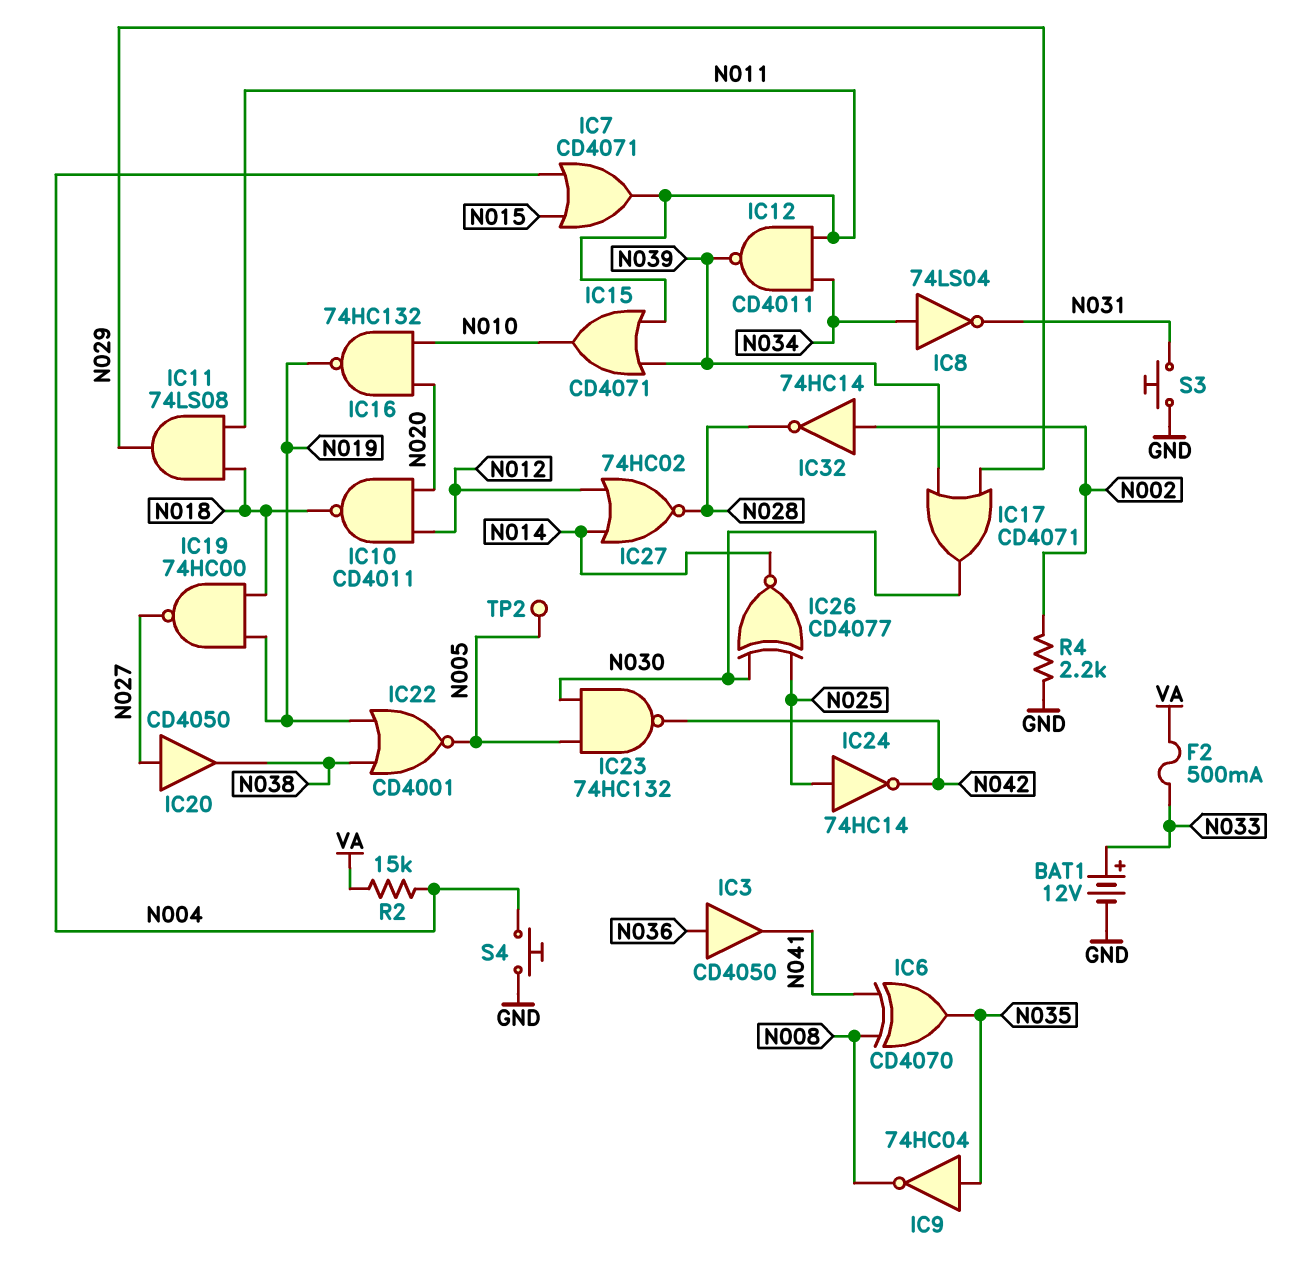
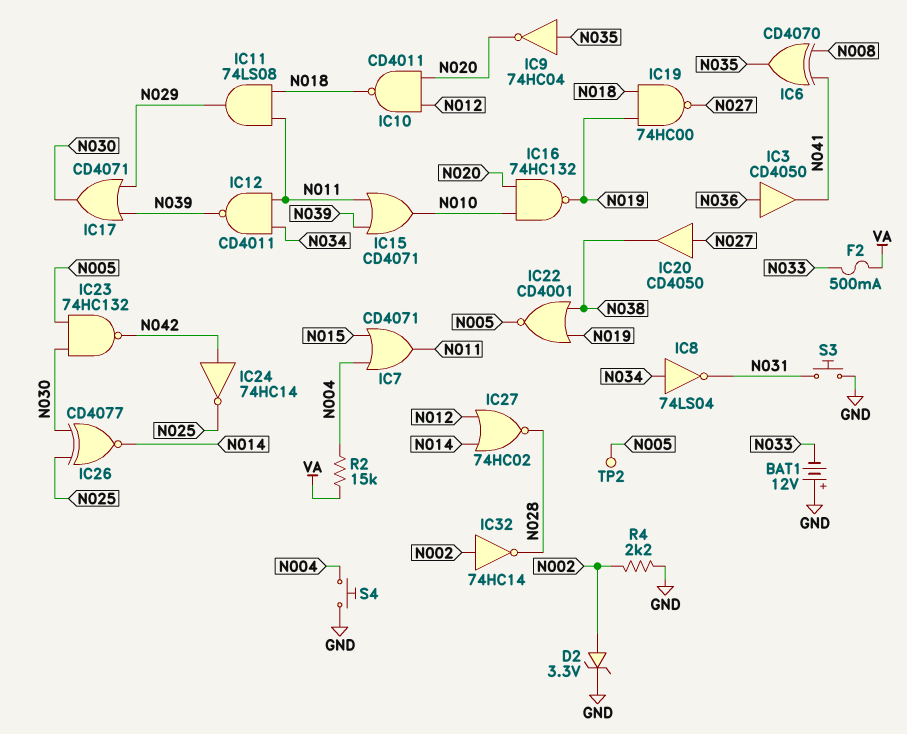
BAT1: 12V (plus N033, minus GND) -> 12V (plus GND, minus N033)
D2: none -> zener 3.3V (A N002, K GND)
IC9: NOT 74HC04 (in N035, out N008) -> NOT 74HC04 (in N035, out N020)
IC24: NOT 74HC14 (in N025, out N042) -> NOT 74HC14 (in N042, out N025)

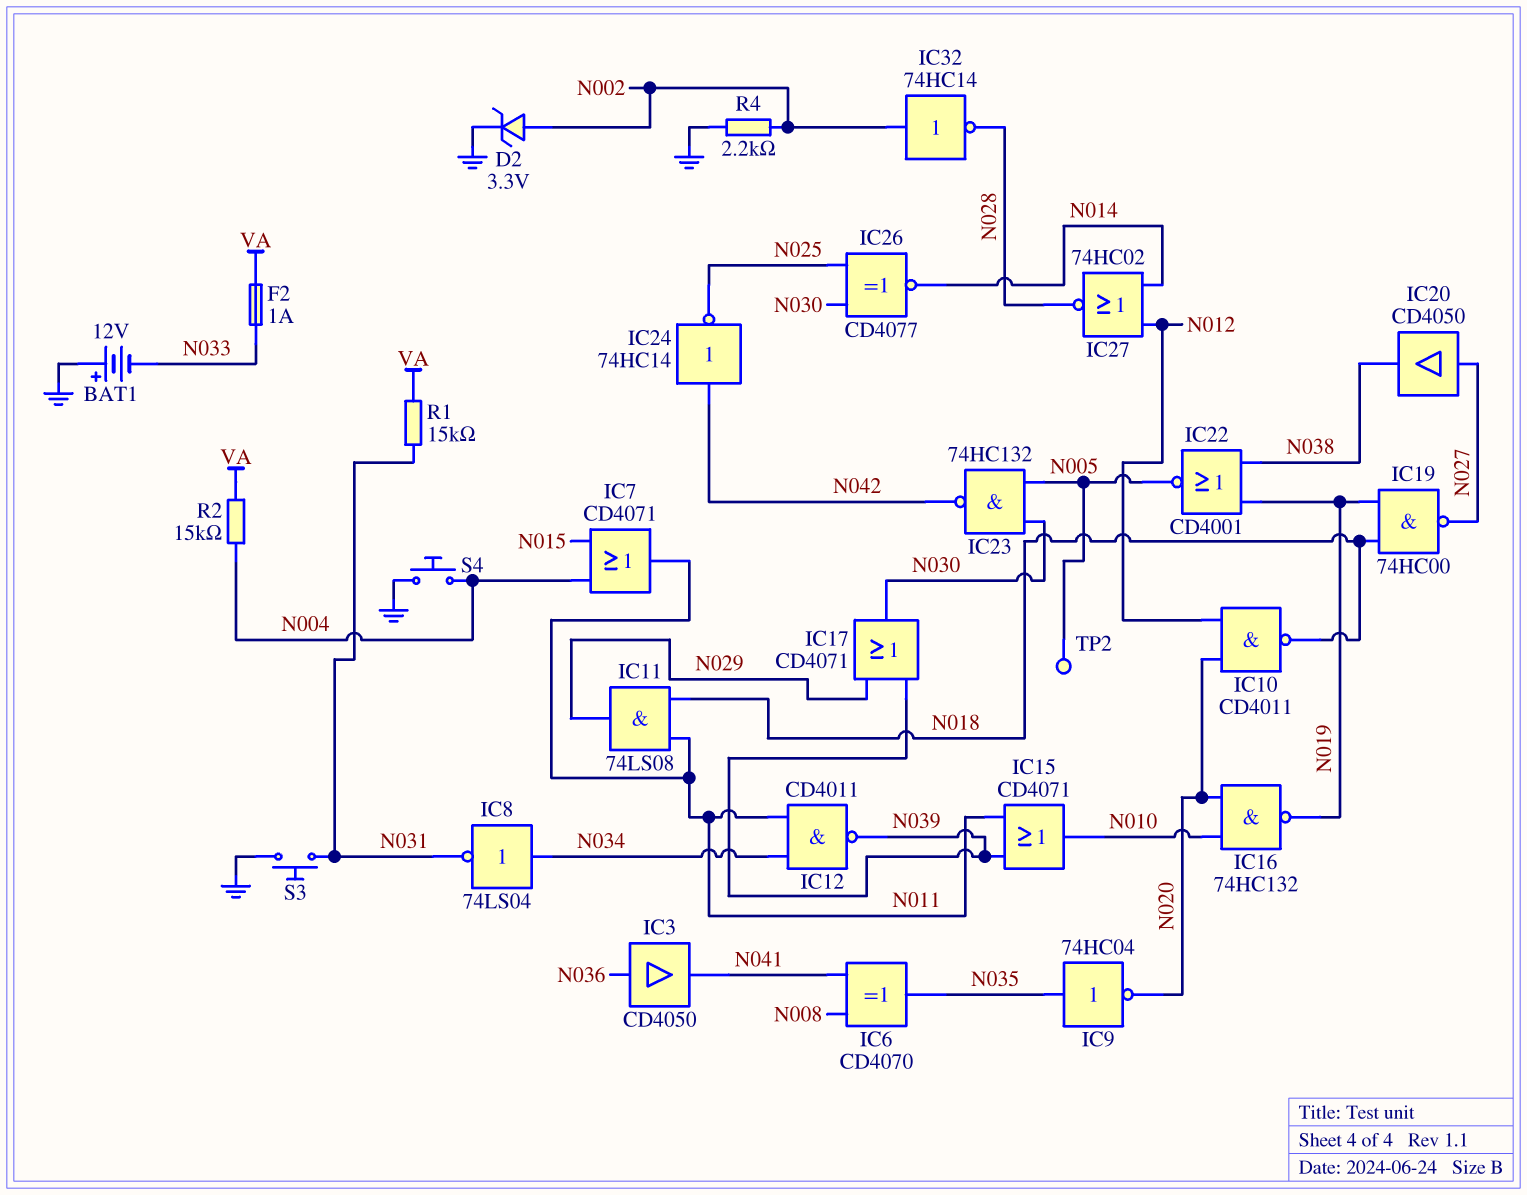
F2: 500mA (N033, VA) -> 1A (N033, VA)
R1: none -> 15k (N031, VA)

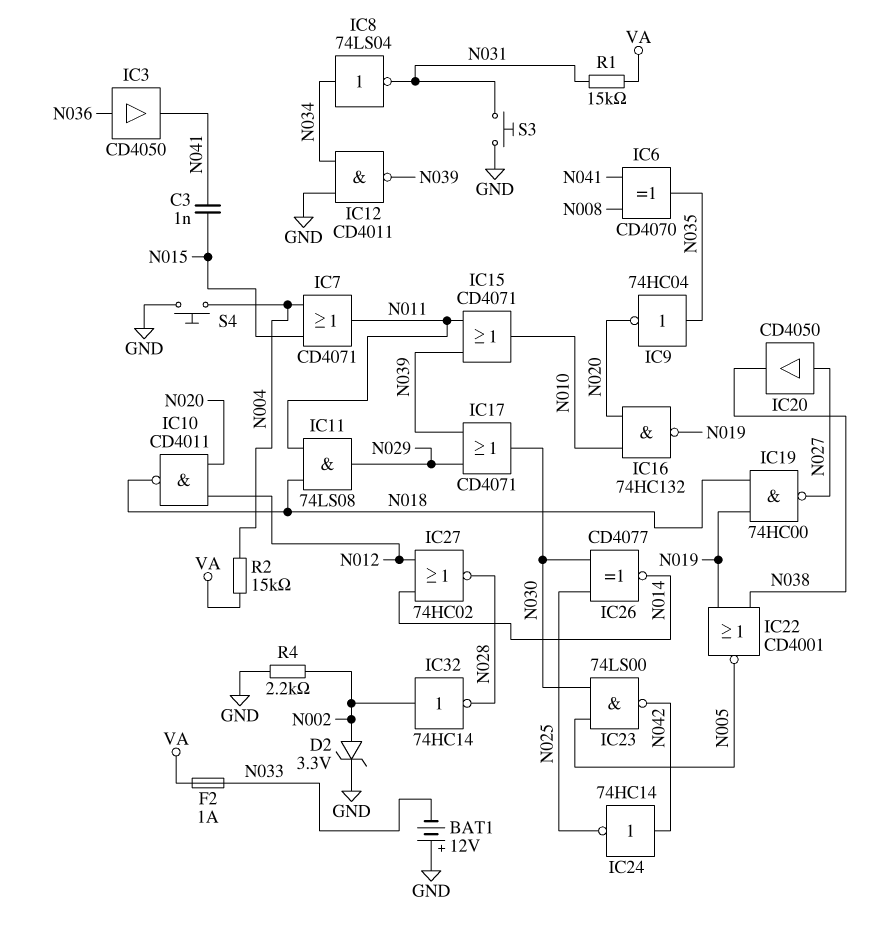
C3: none -> 1nF (N015, N041)
IC12: NAND CD4011 (in N011, in N034, out N039) -> NAND CD4011 (in GND, in N034, out N039)
IC23: NAND 74HC132 (in N005, in N030, out N042) -> NAND 74LS00 (in N005, in N030, out N042)
TP2: test point (N005) -> none

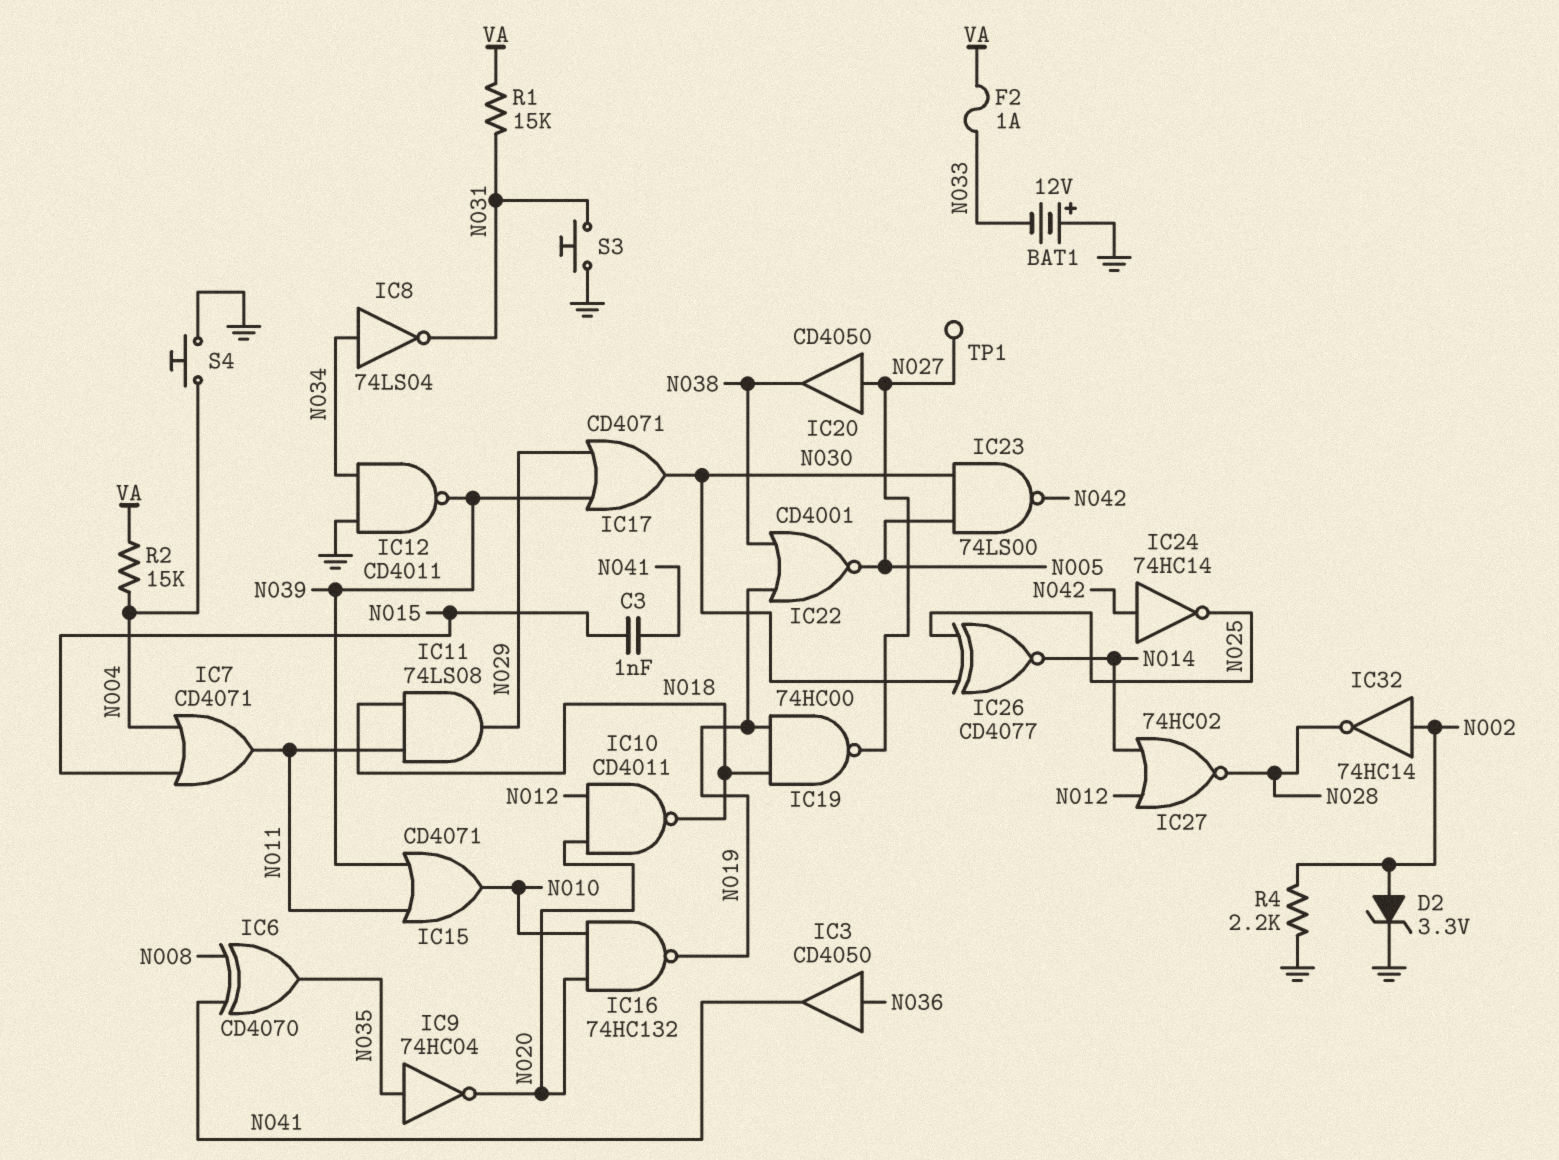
TP1: none -> test point (N027)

====================

◆ Brief
Repeat the lines of the records verbatim, starting at the line containing "R1: none -> 15k (N031, VA)" and stopping after the final line. Images stay out.

◆ Answer
R1: none -> 15k (N031, VA)

C3: none -> 1nF (N015, N041)
IC12: NAND CD4011 (in N011, in N034, out N039) -> NAND CD4011 (in GND, in N034, out N039)
IC23: NAND 74HC132 (in N005, in N030, out N042) -> NAND 74LS00 (in N005, in N030, out N042)
TP2: test point (N005) -> none

TP1: none -> test point (N027)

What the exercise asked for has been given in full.